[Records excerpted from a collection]
== Segment start ==
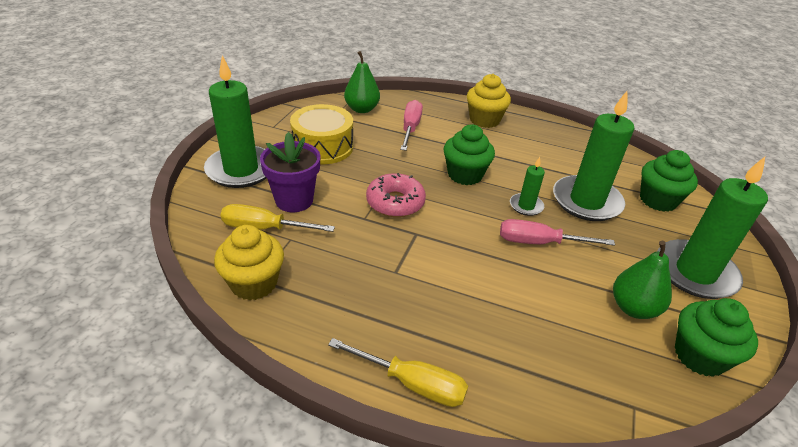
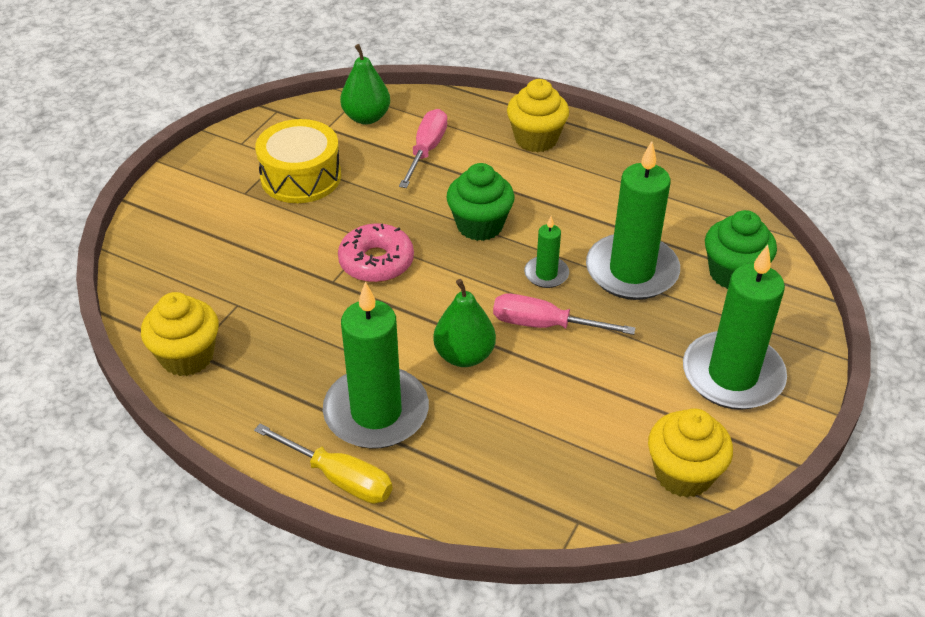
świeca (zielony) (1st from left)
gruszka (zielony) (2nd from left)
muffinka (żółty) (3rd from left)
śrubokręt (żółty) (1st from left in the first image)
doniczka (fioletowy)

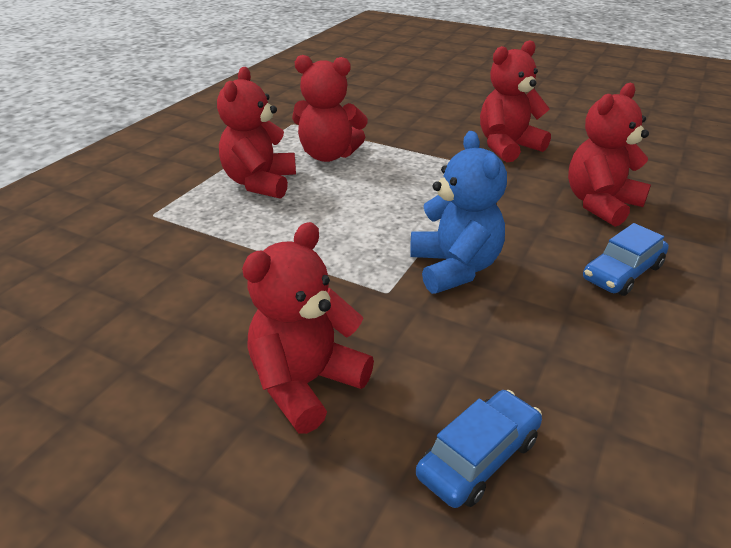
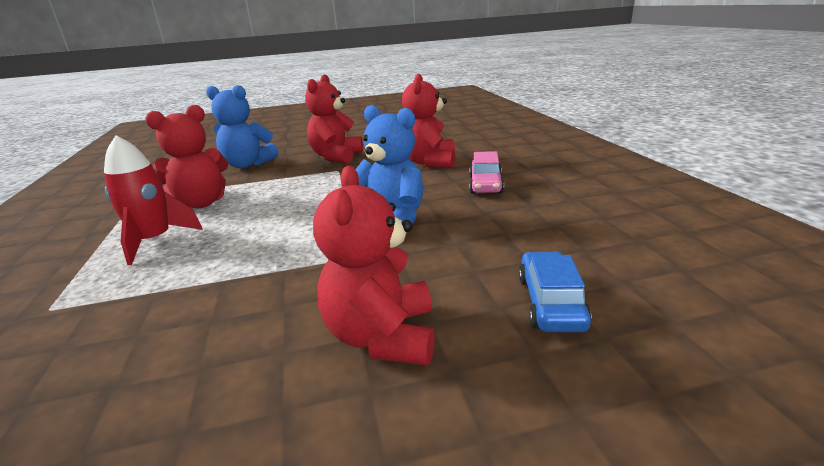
rakieta (czerwony)
miś (niebieski) (1st from left)
samochód (różowy)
== Segment end ==
Instructions for the task:
Could you write out the records again exactly, without any of their pictures?

Your solution:
świeca (zielony) (1st from left)
gruszka (zielony) (2nd from left)
muffinka (żółty) (3rd from left)
śrubokręt (żółty) (1st from left in the first image)
doniczka (fioletowy)

rakieta (czerwony)
miś (niebieski) (1st from left)
samochód (różowy)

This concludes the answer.